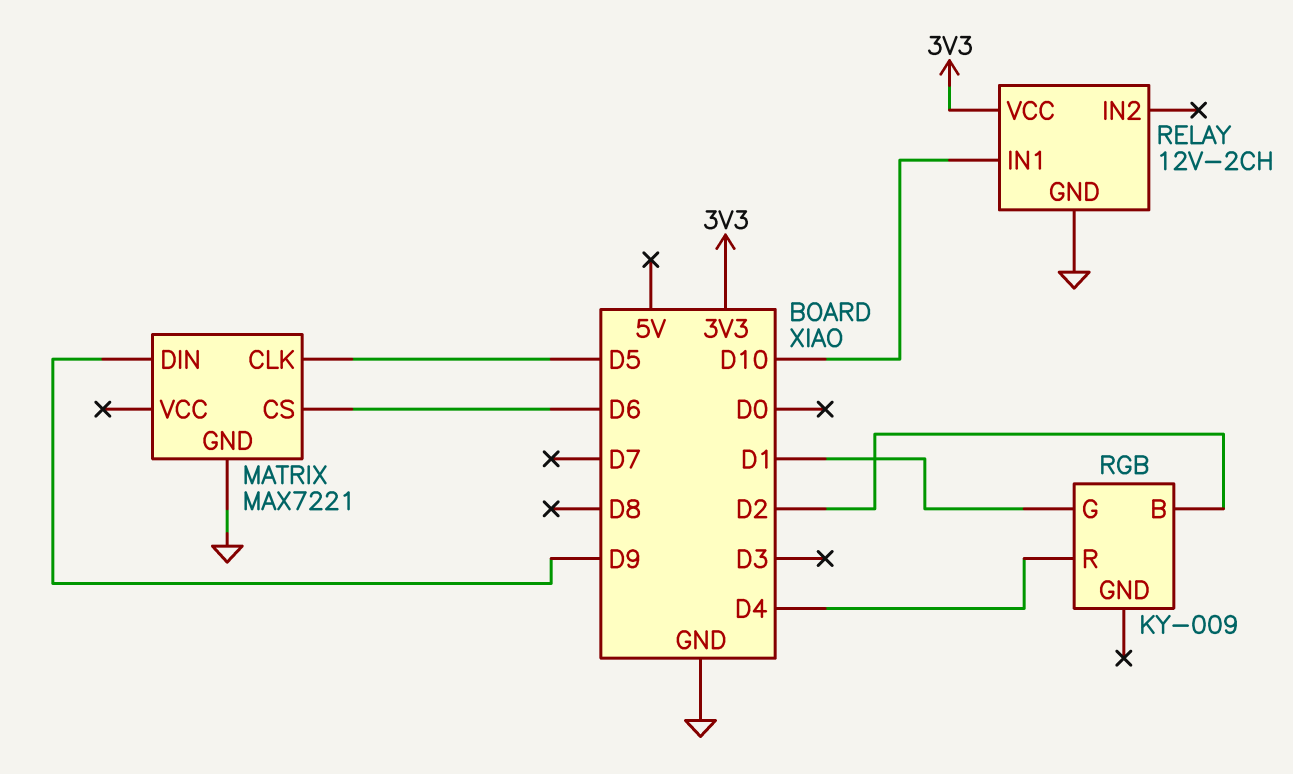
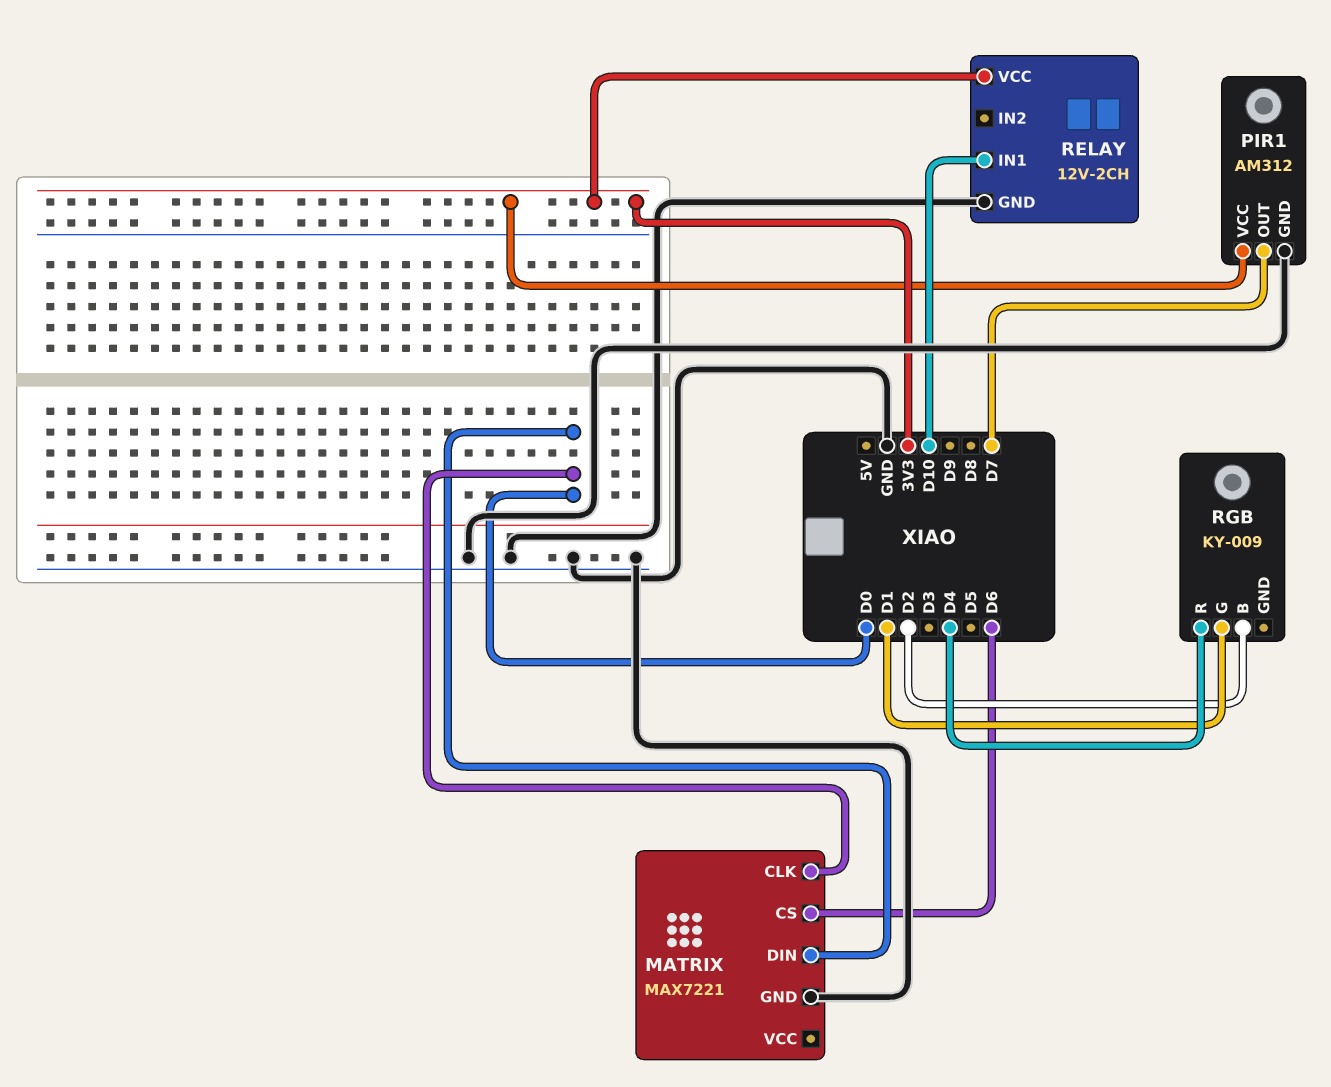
MATRIX pin CLK: D5 -> D0
MATRIX pin DIN: D9 -> D0
PIR1: none -> AM312
PIR1 pin GND: none -> GND
PIR1 pin OUT: none -> D7
PIR1 pin VCC: none -> 3V3

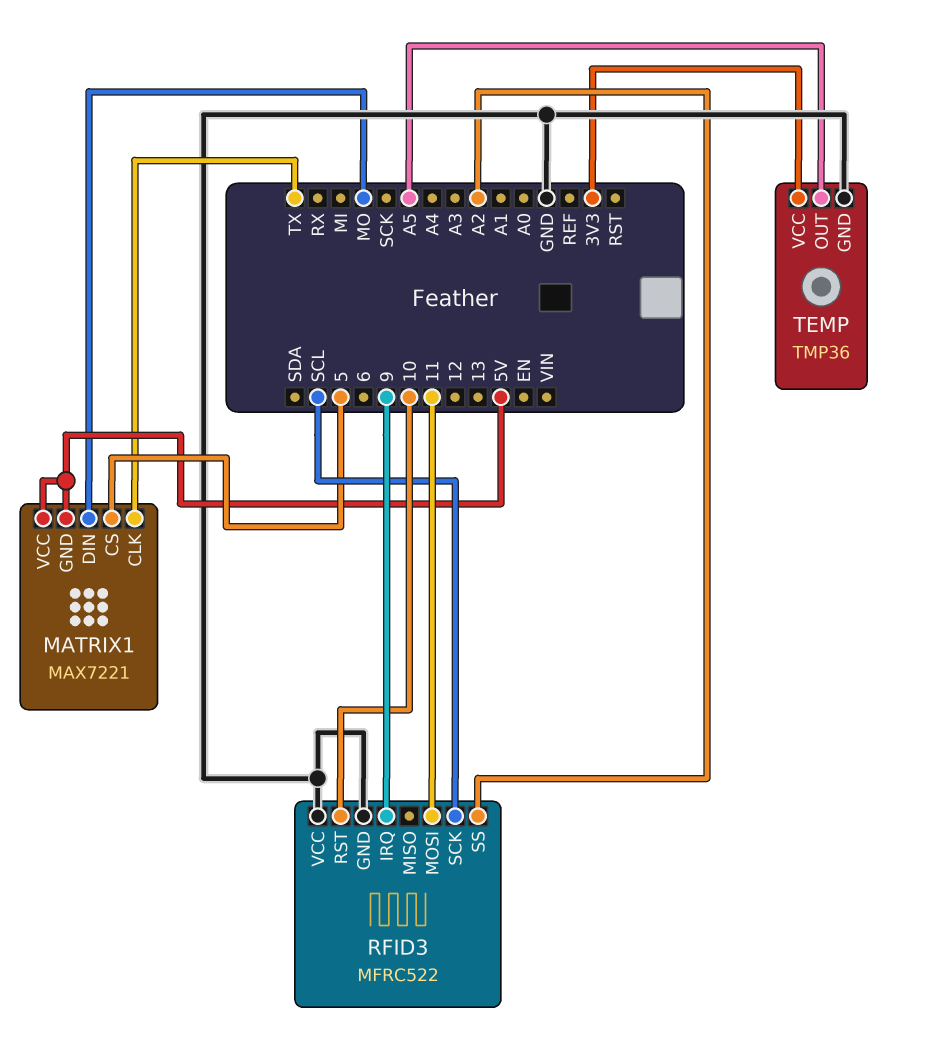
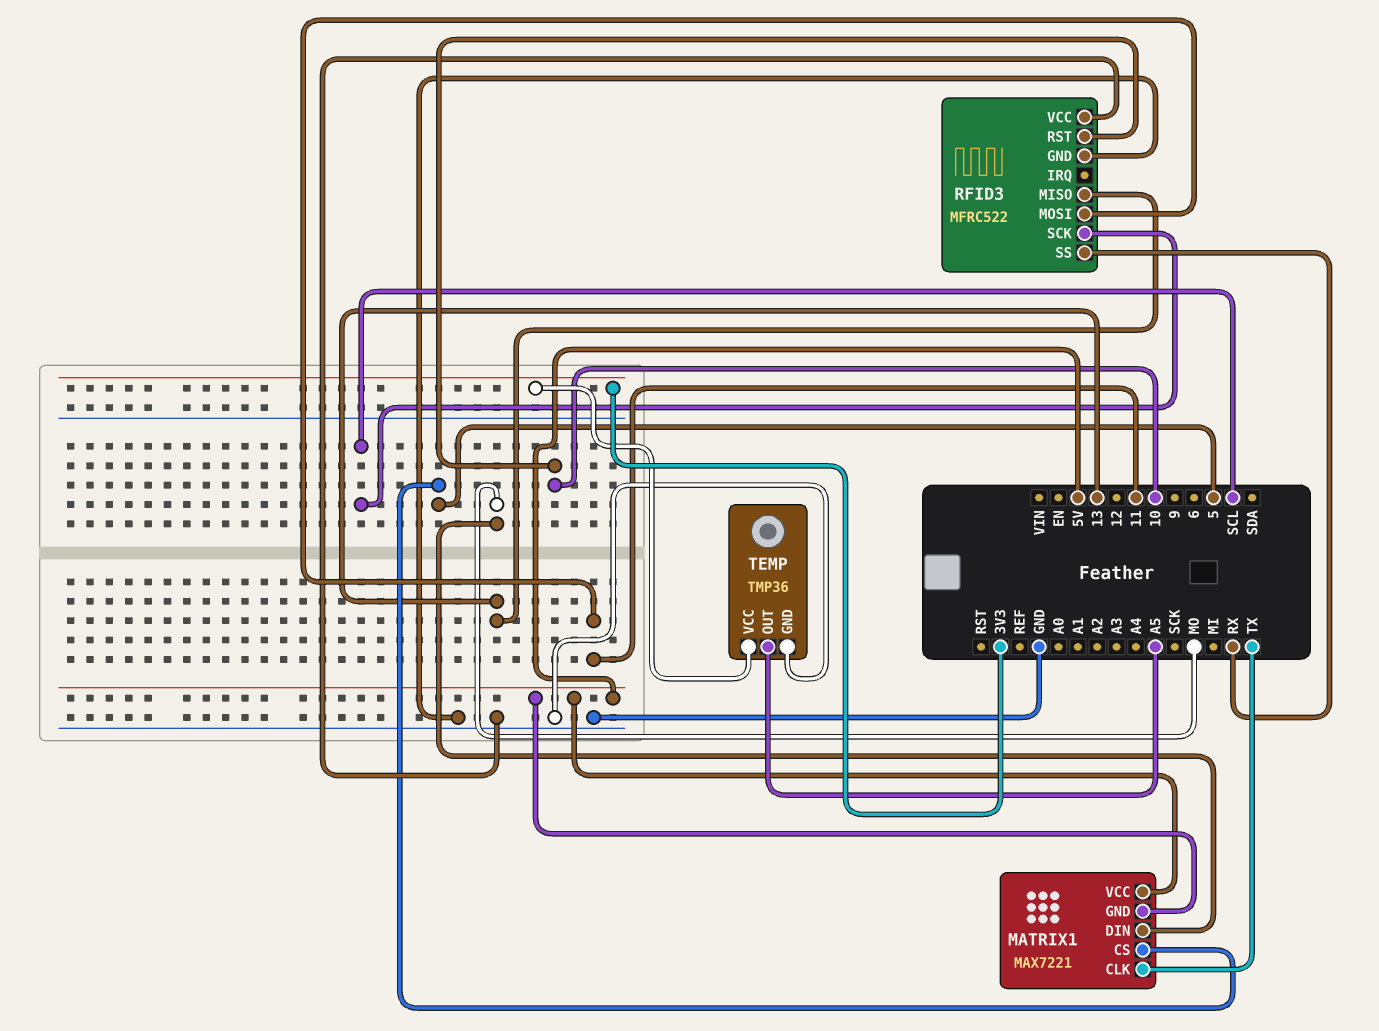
RFID3 pin IRQ: 9 -> none
RFID3 pin MISO: none -> 13
RFID3 pin SS: A2 -> RX

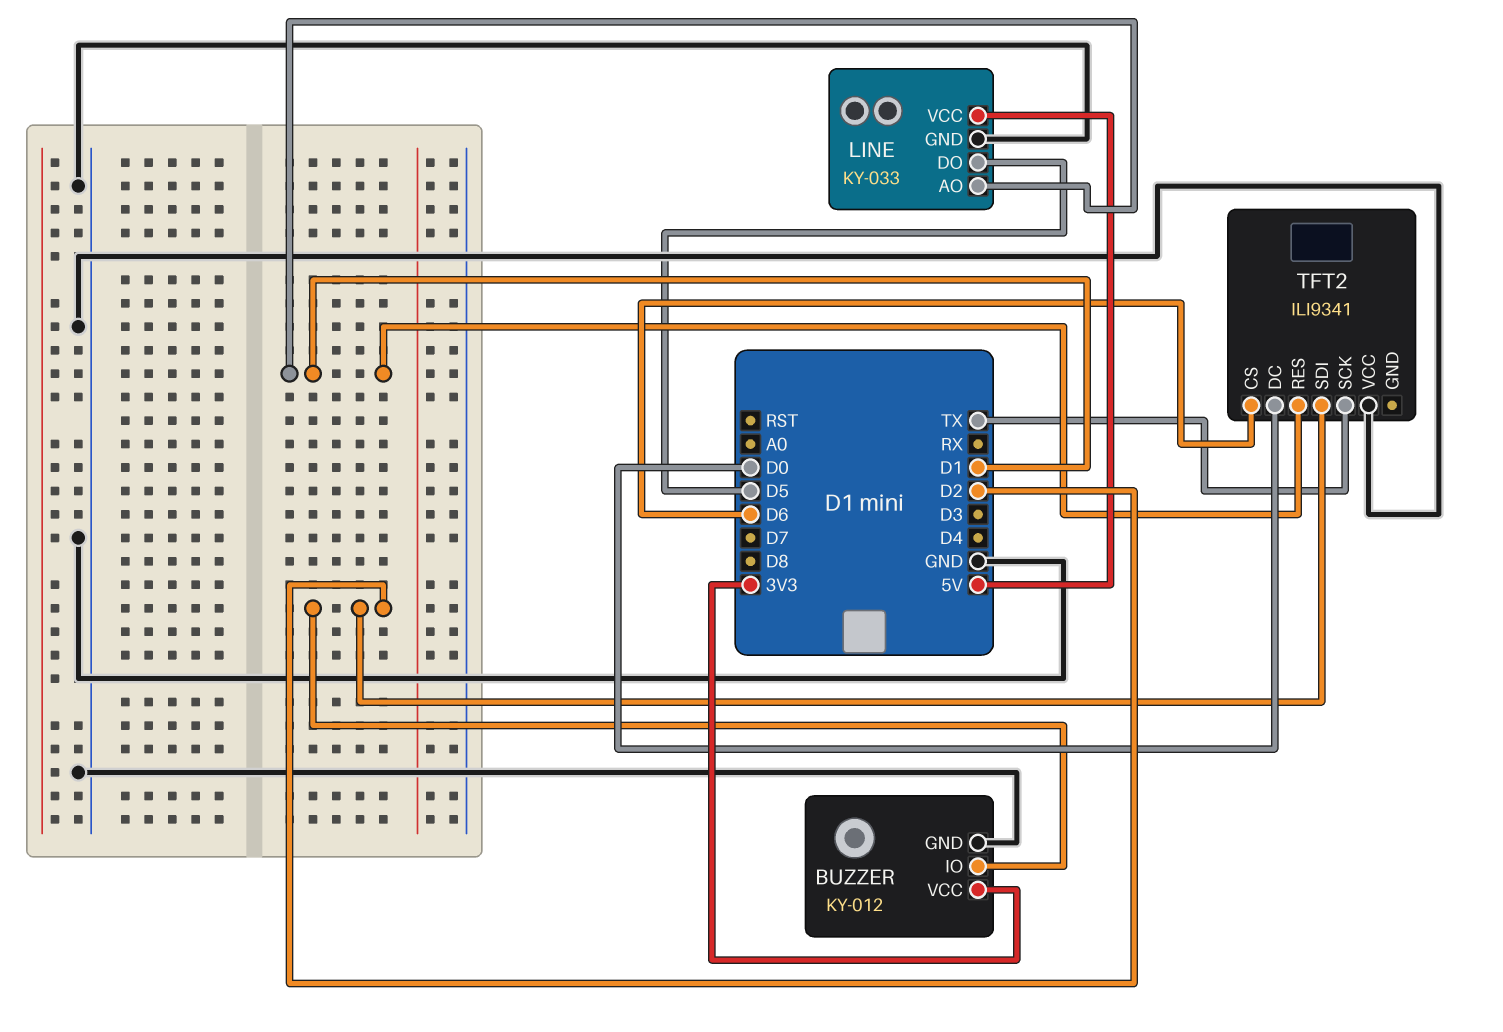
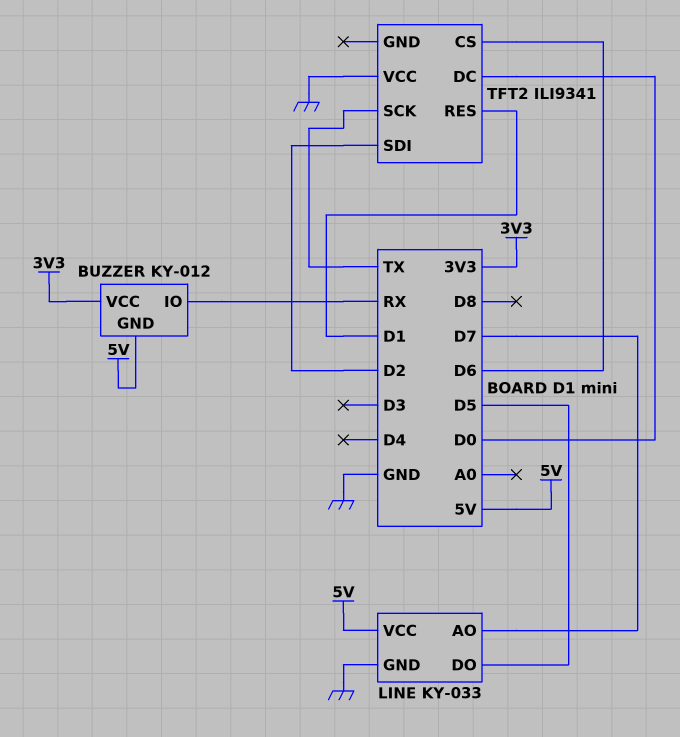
BUZZER pin GND: GND -> 5V
BUZZER pin IO: D2 -> RX
LINE pin AO: D1 -> D7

Task brief → Would you mind returning each entry above word for word, skipping the images?

Written response →
MATRIX pin CLK: D5 -> D0
MATRIX pin DIN: D9 -> D0
PIR1: none -> AM312
PIR1 pin GND: none -> GND
PIR1 pin OUT: none -> D7
PIR1 pin VCC: none -> 3V3

RFID3 pin IRQ: 9 -> none
RFID3 pin MISO: none -> 13
RFID3 pin SS: A2 -> RX

BUZZER pin GND: GND -> 5V
BUZZER pin IO: D2 -> RX
LINE pin AO: D1 -> D7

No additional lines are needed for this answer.